Using the entries below, quote exactly the span of lines that begins with the line containing "pink clock: 1 -> 0" and ends with the final line.
START Stored data
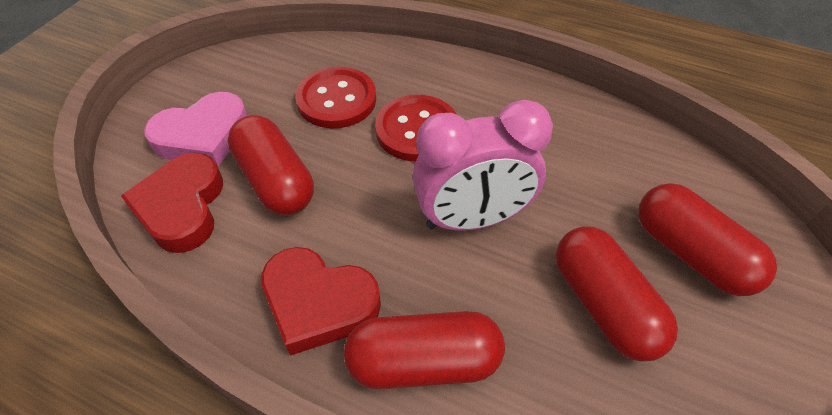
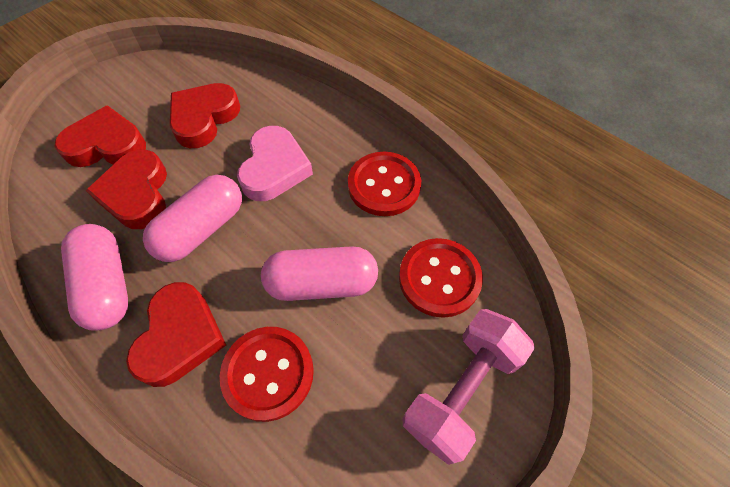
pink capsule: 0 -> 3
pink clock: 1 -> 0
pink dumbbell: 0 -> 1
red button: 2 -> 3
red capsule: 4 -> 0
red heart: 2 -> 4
END Stored data
--- Expected output ---
pink clock: 1 -> 0
pink dumbbell: 0 -> 1
red button: 2 -> 3
red capsule: 4 -> 0
red heart: 2 -> 4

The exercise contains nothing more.